◆ **INPUT**:
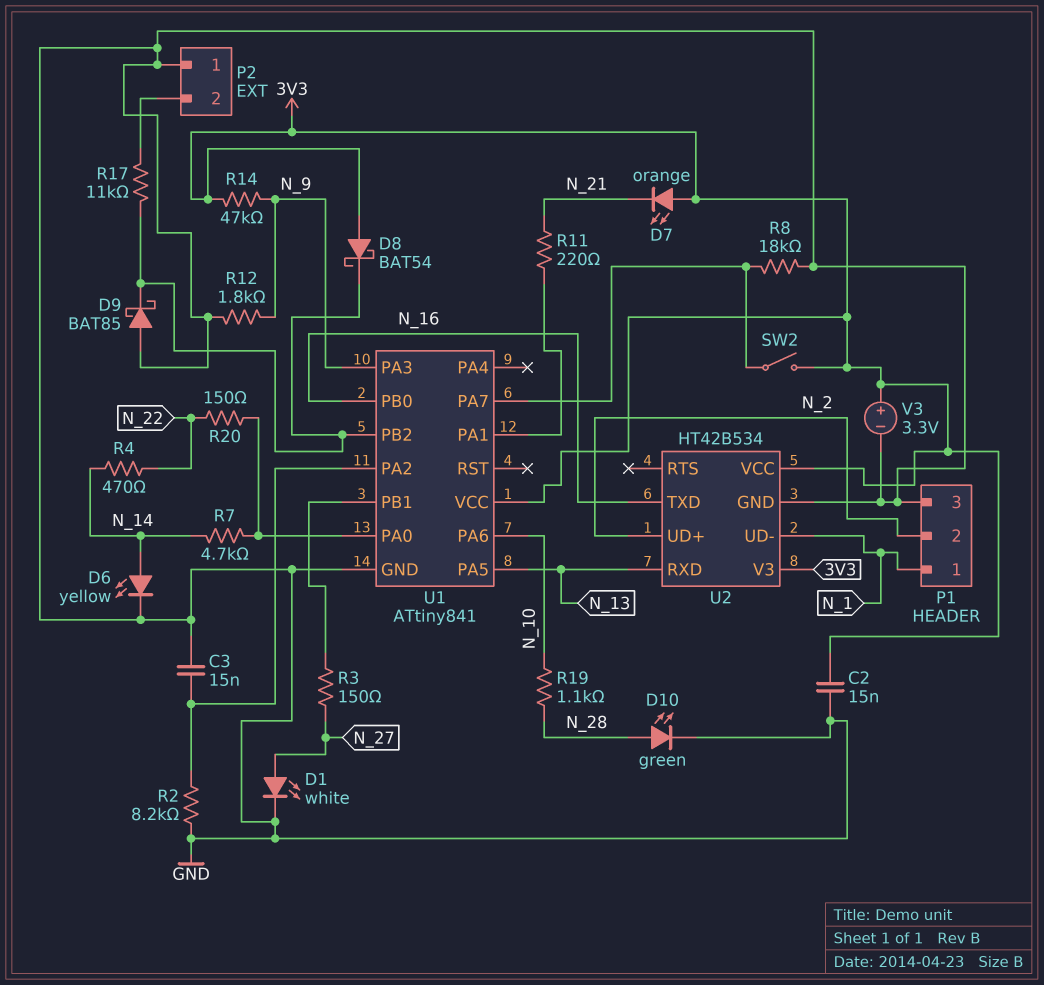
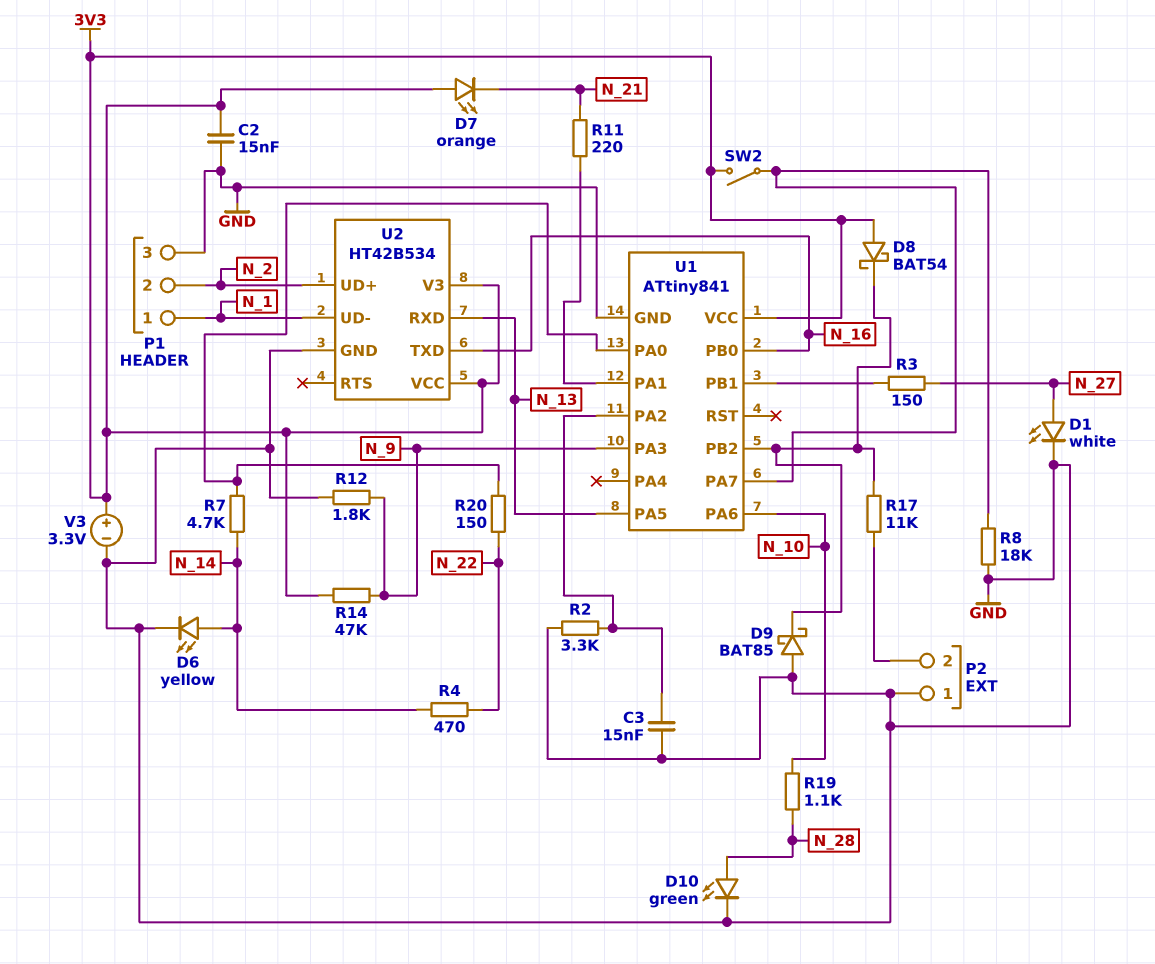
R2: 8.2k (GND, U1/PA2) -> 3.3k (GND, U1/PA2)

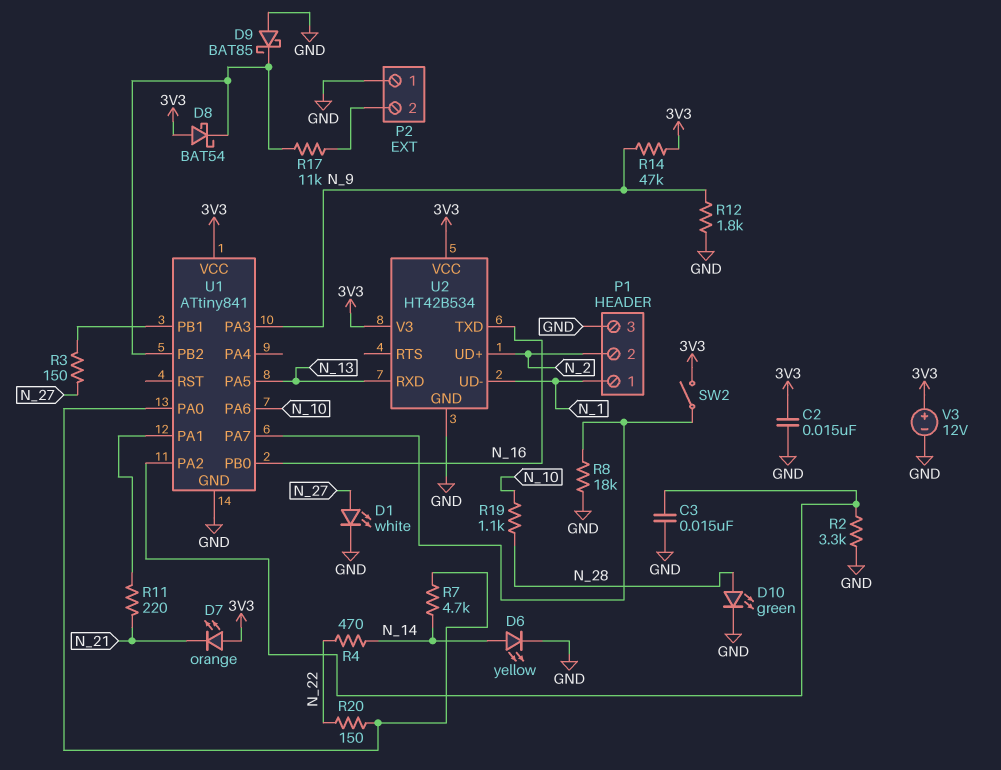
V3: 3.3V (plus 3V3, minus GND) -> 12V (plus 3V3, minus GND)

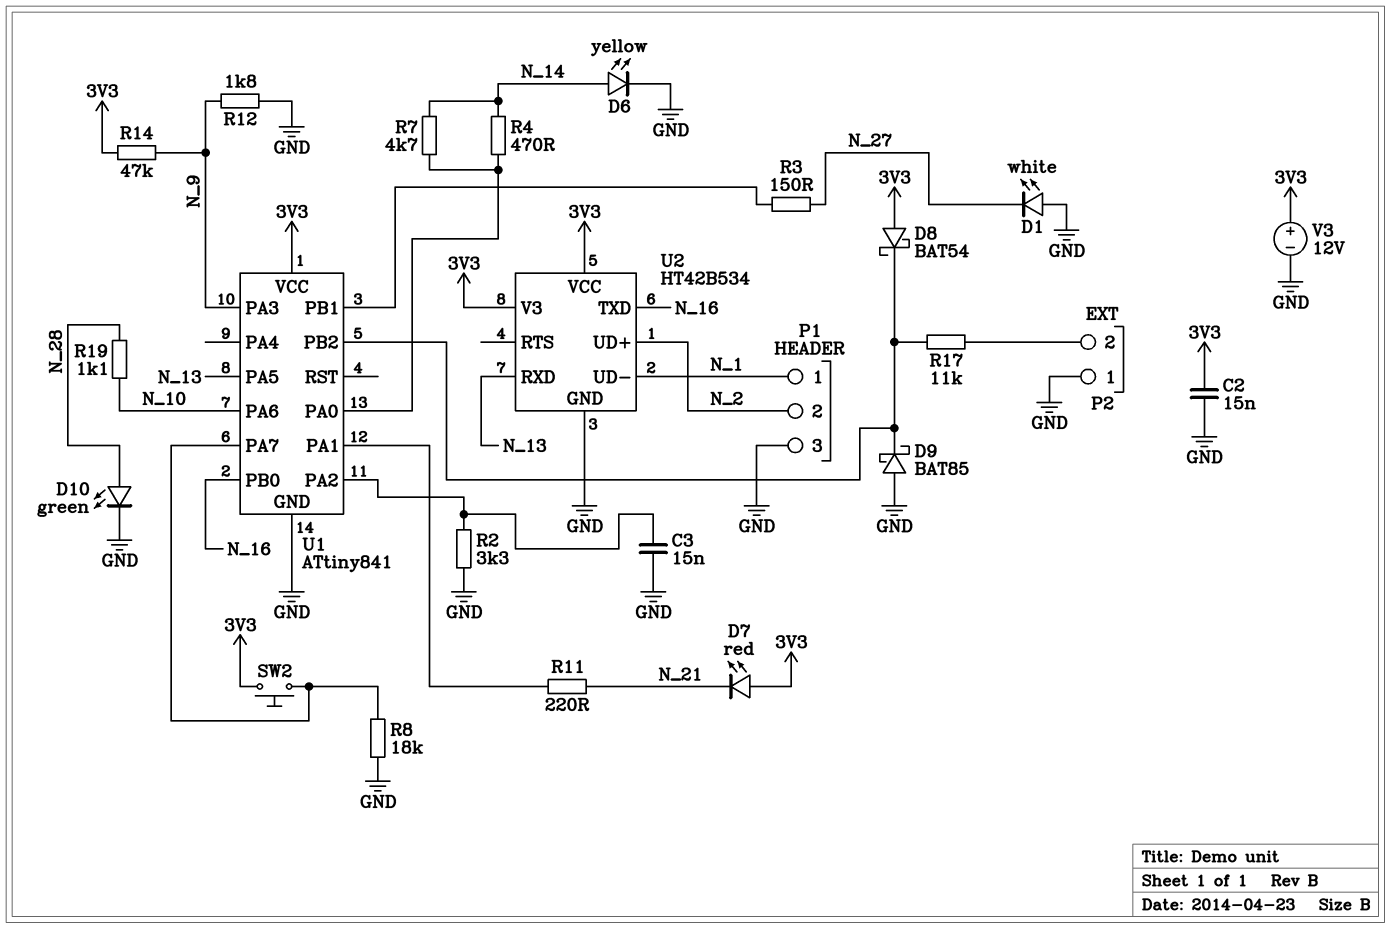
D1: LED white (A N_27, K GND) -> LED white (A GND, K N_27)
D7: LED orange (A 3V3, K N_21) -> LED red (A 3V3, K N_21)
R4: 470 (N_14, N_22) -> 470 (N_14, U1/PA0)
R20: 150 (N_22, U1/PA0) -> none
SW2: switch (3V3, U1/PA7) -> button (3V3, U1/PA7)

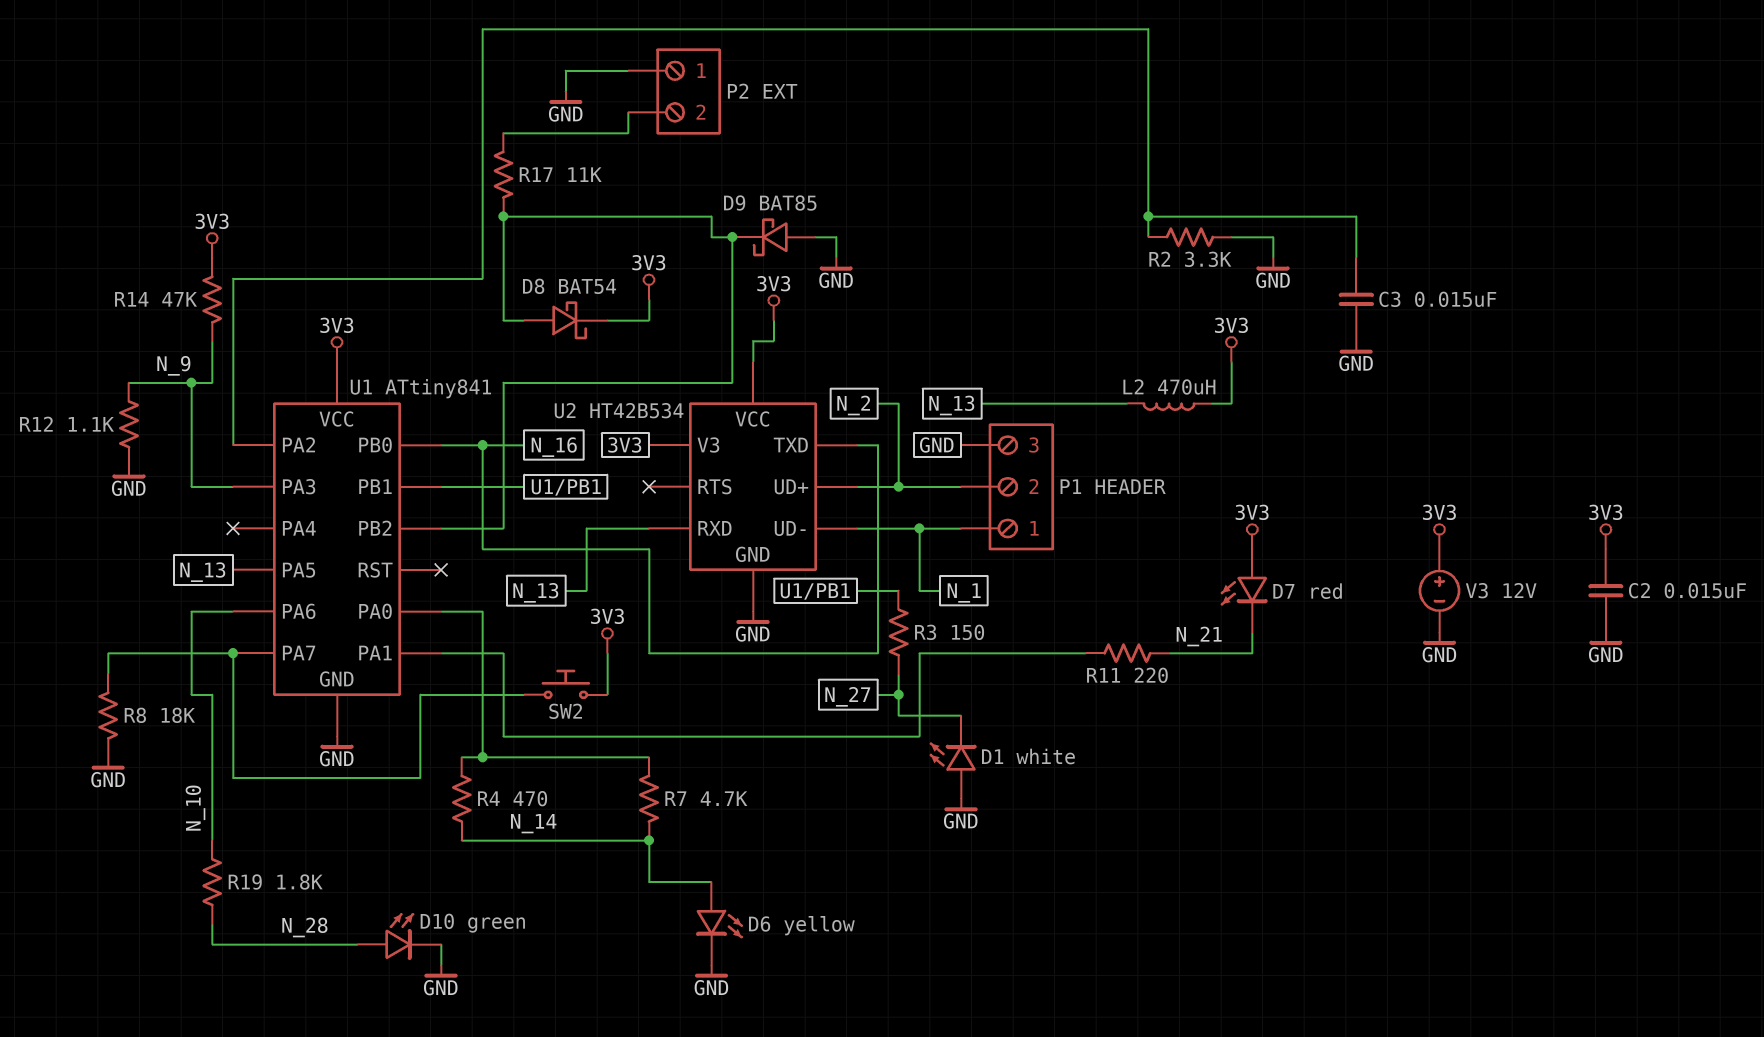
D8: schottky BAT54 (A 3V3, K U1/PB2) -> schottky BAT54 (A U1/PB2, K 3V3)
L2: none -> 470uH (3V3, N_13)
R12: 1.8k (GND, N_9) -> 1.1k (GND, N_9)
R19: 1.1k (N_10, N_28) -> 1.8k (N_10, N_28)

◆ **TASK**:
From the line that contains "R4: 470 (N_14, N_22) -> 470 (N_14, U1/PA0)" down to the last line of the material above, every line must be repeated exactly, with pictures removed and both end lines included.

◆ **RESPONSE TO THIS EXERCISE**:
R4: 470 (N_14, N_22) -> 470 (N_14, U1/PA0)
R20: 150 (N_22, U1/PA0) -> none
SW2: switch (3V3, U1/PA7) -> button (3V3, U1/PA7)

D8: schottky BAT54 (A 3V3, K U1/PB2) -> schottky BAT54 (A U1/PB2, K 3V3)
L2: none -> 470uH (3V3, N_13)
R12: 1.8k (GND, N_9) -> 1.1k (GND, N_9)
R19: 1.1k (N_10, N_28) -> 1.8k (N_10, N_28)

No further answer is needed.